# DATA RECORDS
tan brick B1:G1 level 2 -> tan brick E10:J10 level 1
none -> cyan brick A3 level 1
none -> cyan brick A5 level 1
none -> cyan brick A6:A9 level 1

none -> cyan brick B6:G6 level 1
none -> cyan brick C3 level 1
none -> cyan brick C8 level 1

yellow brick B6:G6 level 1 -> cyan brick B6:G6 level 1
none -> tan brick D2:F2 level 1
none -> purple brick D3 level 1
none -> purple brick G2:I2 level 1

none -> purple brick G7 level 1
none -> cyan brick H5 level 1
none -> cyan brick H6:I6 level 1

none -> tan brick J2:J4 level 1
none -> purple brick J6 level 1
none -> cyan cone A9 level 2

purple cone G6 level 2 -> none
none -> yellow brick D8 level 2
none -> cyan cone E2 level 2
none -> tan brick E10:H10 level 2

* * *

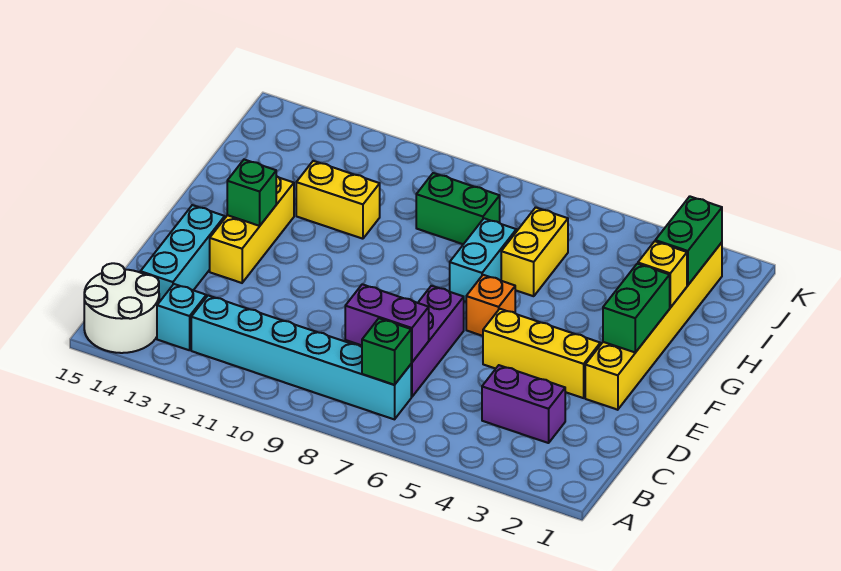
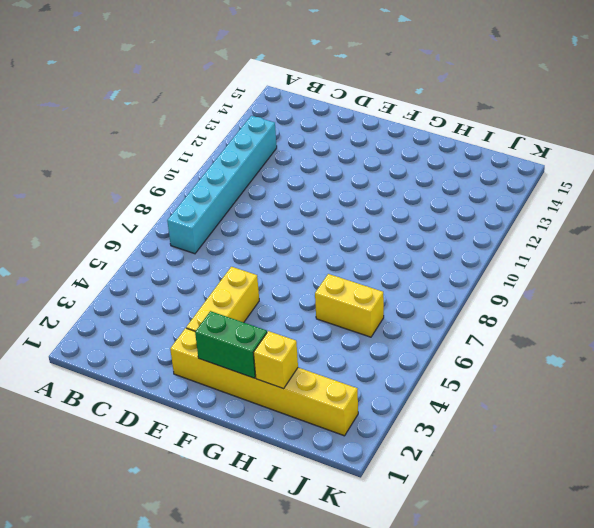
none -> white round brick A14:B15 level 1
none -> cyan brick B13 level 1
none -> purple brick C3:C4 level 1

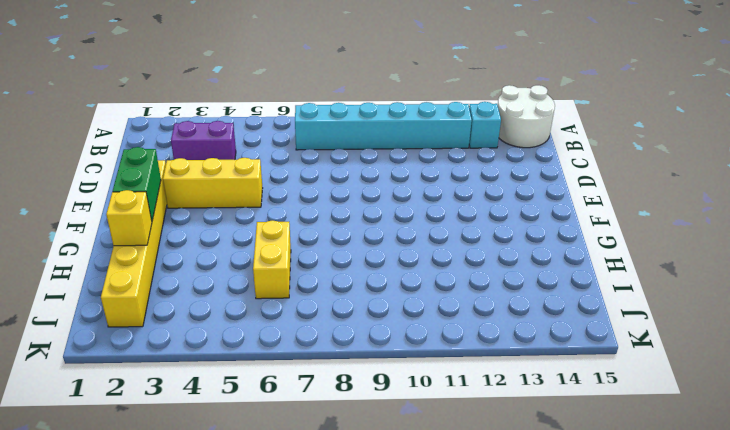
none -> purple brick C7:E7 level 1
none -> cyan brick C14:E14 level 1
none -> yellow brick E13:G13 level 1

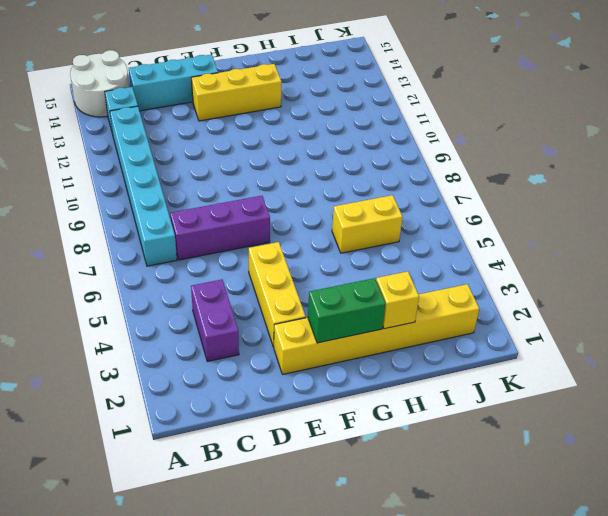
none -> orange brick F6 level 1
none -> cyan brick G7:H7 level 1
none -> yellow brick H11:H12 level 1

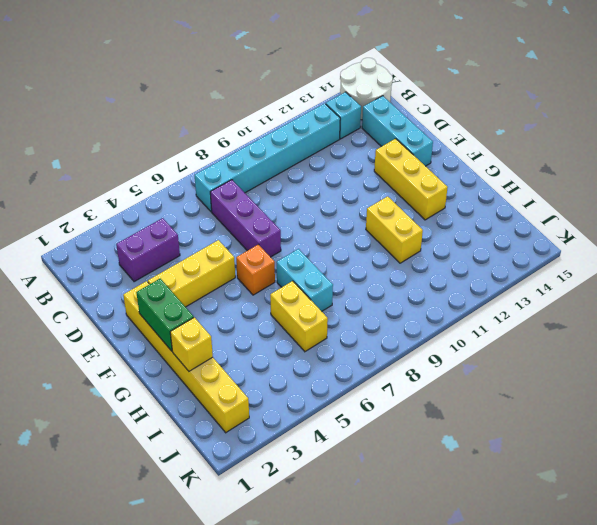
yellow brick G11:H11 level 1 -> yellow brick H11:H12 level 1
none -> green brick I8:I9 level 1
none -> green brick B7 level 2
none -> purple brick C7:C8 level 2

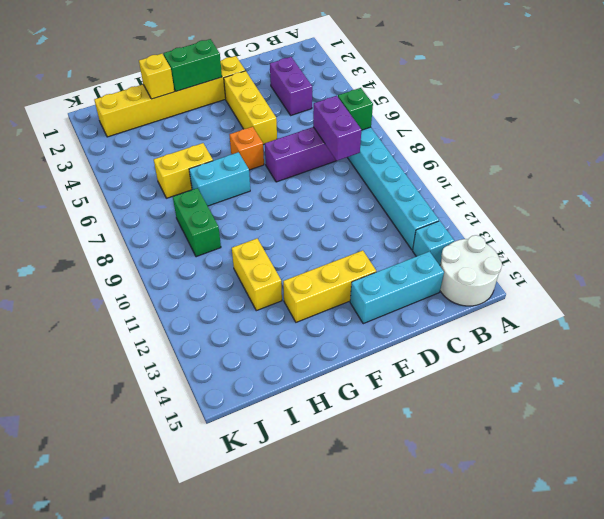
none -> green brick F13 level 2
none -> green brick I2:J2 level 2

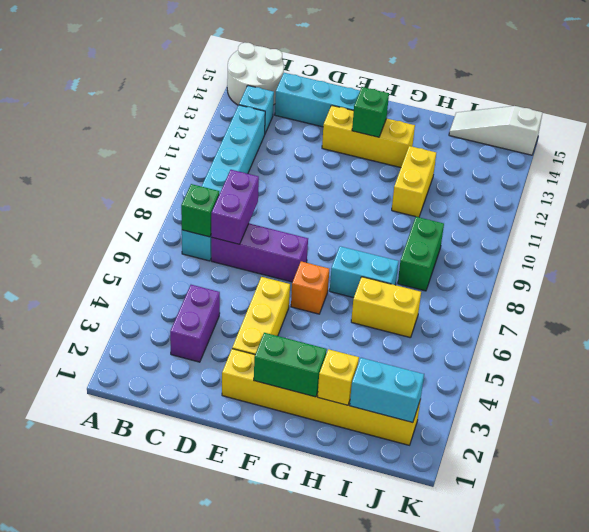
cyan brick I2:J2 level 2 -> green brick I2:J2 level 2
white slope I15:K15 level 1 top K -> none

# PROBLEM DESCRIPTION
In the data above, find the line with "none -> purple brick G2:I2 level 1" and the line with "none -> tan brick E10:H10 level 2". Retype both, plus every line between them, exactly.

# OUTPUT FOR THIS TASK
none -> purple brick G2:I2 level 1

none -> purple brick G7 level 1
none -> cyan brick H5 level 1
none -> cyan brick H6:I6 level 1

none -> tan brick J2:J4 level 1
none -> purple brick J6 level 1
none -> cyan cone A9 level 2

purple cone G6 level 2 -> none
none -> yellow brick D8 level 2
none -> cyan cone E2 level 2
none -> tan brick E10:H10 level 2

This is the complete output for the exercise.